* **Given information**:

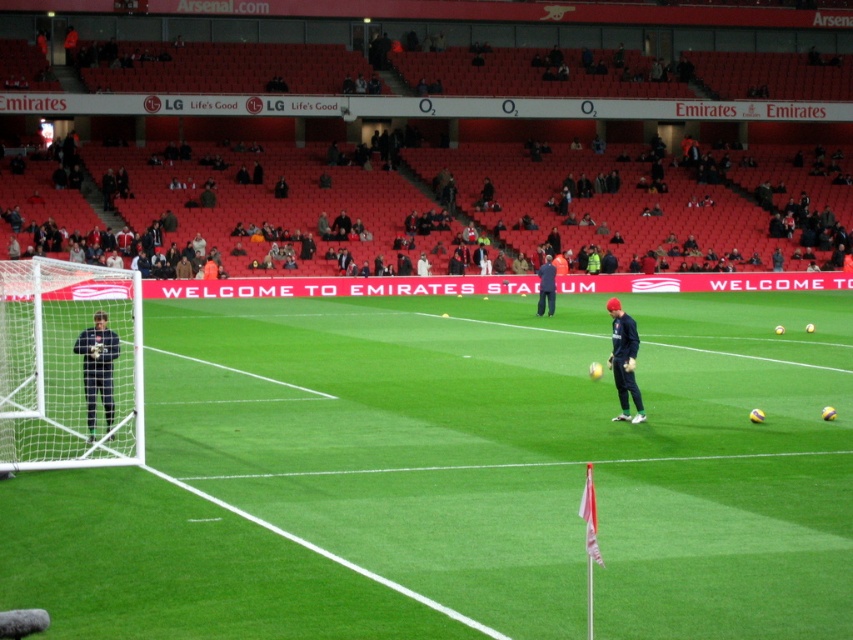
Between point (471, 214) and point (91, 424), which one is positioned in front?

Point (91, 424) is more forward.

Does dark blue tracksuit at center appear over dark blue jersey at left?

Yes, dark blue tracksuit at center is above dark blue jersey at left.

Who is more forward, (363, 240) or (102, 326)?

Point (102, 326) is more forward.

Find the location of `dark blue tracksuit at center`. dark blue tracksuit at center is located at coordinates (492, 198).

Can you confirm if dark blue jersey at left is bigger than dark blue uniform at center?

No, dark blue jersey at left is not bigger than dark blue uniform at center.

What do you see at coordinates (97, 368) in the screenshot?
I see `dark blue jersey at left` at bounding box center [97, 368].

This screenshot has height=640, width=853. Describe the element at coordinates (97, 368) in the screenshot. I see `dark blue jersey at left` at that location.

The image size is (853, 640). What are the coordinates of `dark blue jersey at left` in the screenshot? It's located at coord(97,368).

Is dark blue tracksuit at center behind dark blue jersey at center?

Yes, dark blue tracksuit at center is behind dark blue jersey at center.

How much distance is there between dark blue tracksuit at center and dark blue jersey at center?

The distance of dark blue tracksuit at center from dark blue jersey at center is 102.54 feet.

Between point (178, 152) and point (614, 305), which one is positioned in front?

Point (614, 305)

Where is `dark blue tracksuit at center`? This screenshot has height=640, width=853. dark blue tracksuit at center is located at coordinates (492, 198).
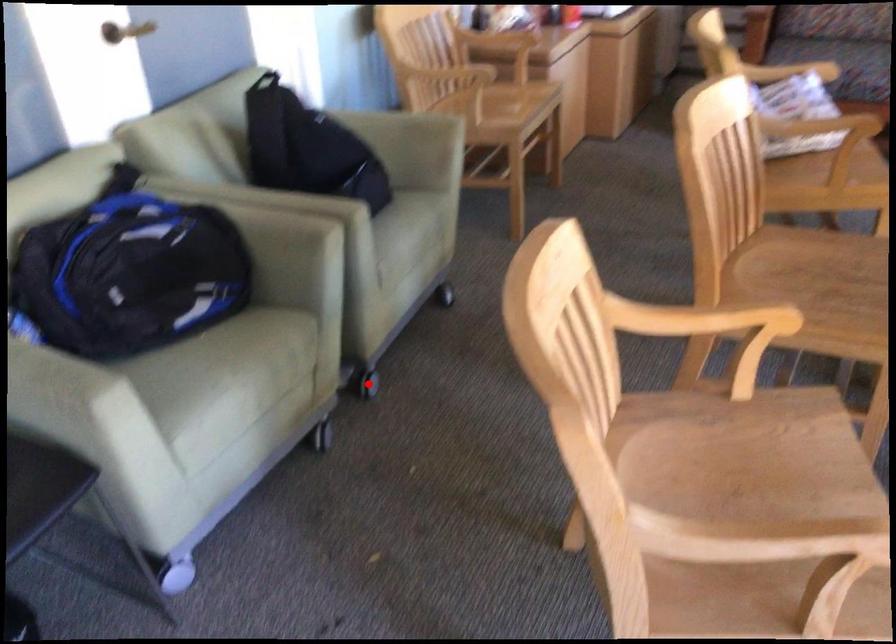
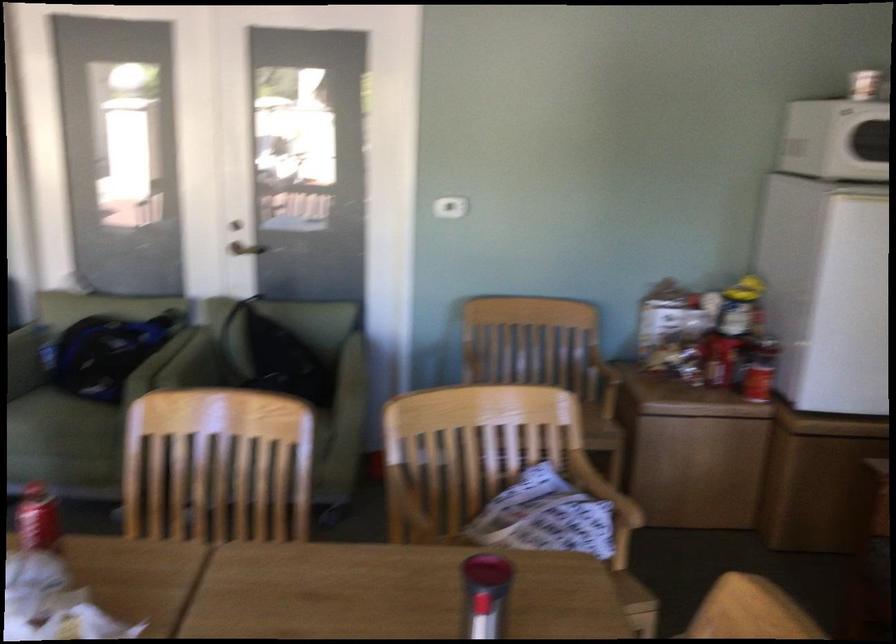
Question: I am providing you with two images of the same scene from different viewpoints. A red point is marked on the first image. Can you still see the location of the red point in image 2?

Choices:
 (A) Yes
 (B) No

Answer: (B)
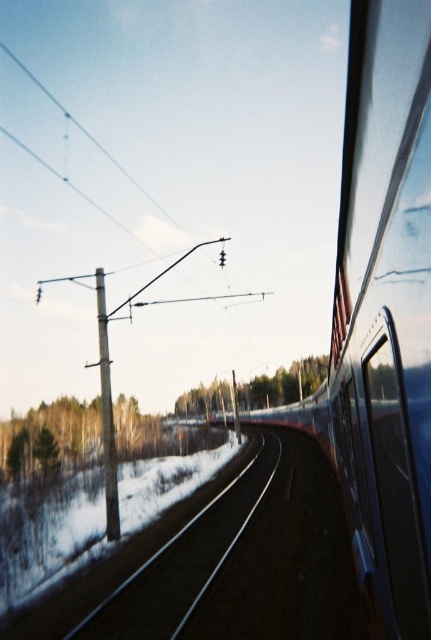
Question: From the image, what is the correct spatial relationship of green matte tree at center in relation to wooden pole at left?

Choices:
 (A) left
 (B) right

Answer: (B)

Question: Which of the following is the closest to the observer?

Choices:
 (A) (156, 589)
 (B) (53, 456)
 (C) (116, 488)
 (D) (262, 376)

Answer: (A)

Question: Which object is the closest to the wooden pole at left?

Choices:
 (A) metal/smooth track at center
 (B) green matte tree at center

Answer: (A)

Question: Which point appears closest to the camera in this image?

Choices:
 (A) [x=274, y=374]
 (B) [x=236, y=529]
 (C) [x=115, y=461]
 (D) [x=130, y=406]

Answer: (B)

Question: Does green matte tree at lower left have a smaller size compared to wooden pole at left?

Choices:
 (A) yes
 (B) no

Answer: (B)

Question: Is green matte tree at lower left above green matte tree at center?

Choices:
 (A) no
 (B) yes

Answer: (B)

--

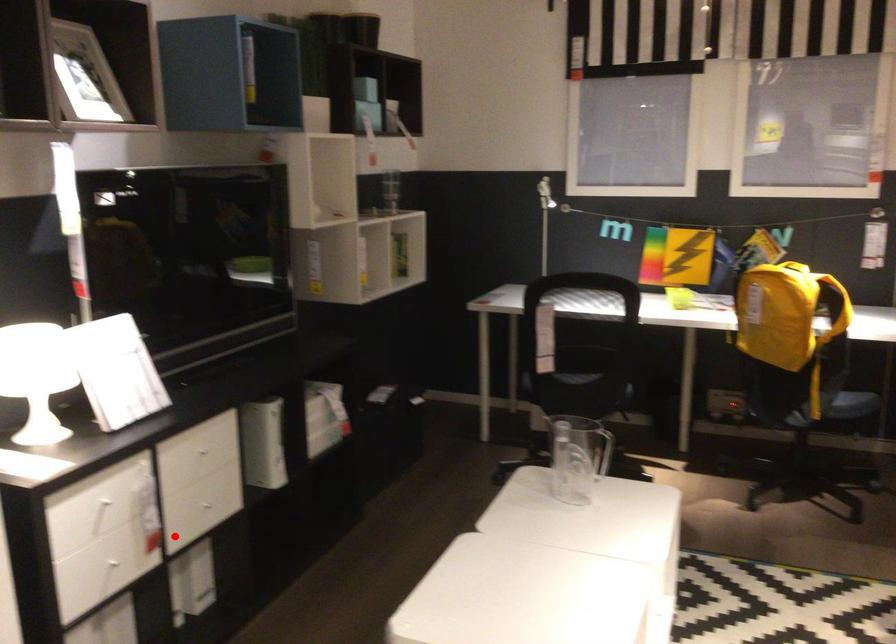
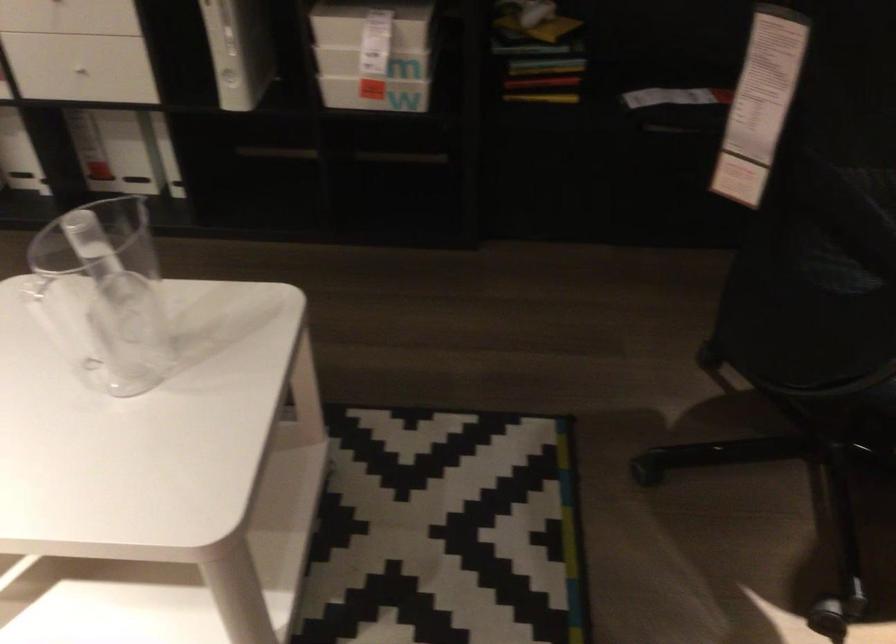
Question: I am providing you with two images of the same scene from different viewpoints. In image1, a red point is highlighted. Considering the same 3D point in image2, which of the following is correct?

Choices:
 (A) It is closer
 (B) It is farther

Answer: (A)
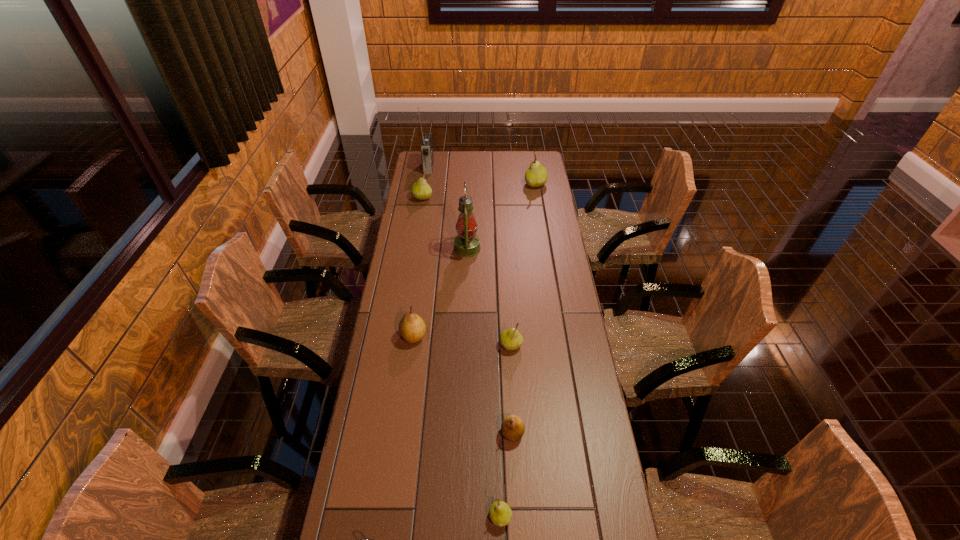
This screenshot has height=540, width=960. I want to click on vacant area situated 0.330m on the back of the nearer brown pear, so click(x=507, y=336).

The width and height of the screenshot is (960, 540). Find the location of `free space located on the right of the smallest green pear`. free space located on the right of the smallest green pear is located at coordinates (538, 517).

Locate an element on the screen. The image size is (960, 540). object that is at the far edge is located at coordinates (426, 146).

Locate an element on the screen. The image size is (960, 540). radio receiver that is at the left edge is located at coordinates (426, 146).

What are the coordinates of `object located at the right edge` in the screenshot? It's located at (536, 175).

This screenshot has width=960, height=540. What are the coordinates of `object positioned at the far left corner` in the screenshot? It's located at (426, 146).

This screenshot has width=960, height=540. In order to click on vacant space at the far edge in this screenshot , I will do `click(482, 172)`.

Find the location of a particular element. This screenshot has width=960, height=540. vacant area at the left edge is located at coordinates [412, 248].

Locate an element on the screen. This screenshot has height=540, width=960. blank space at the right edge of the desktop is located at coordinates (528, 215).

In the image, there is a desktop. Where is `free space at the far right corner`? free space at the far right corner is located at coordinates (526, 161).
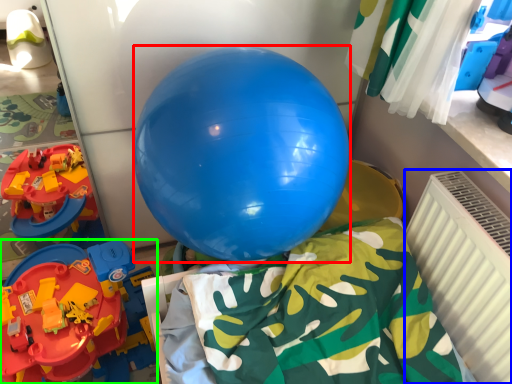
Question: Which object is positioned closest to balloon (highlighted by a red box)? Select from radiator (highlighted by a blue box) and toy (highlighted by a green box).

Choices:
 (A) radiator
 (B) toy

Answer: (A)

...

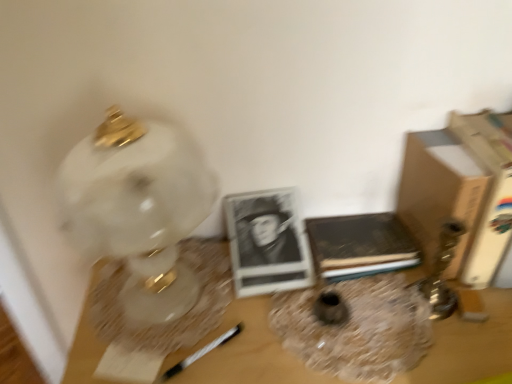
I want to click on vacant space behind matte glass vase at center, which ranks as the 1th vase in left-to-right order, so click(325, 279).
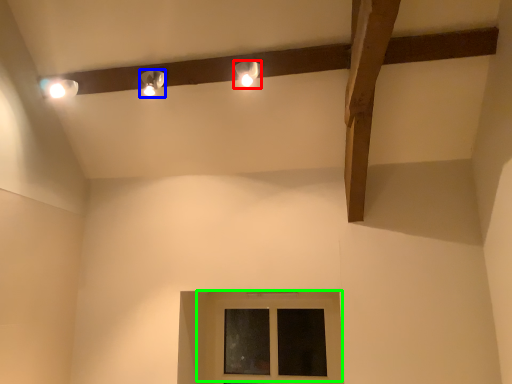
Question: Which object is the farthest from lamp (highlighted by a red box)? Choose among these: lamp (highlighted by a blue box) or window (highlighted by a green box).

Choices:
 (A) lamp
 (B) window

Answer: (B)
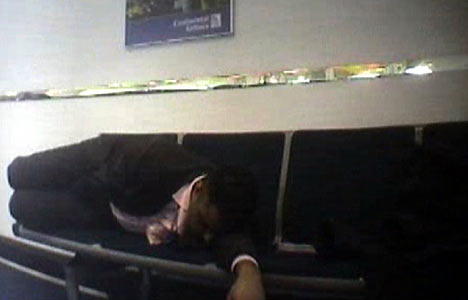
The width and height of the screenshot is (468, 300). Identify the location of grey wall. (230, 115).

* **Description of the task**:
Edit the rows starting at the line that contains "Can you confirm" and ending after the line that contains "Is dark blue": replace "bigger" with "larger" and leave everything else unchanged.

* **Reply**:
Can you confirm if dark blue jersey at left is larger than dark blue uniform at center?

No, dark blue jersey at left is not larger than dark blue uniform at center.

What do you see at coordinates (97, 368) in the screenshot?
I see `dark blue jersey at left` at bounding box center [97, 368].

This screenshot has height=640, width=853. Describe the element at coordinates (97, 368) in the screenshot. I see `dark blue jersey at left` at that location.

The image size is (853, 640). What are the coordinates of `dark blue jersey at left` in the screenshot? It's located at coord(97,368).

Is dark blue tracksuit at center behind dark blue jersey at center?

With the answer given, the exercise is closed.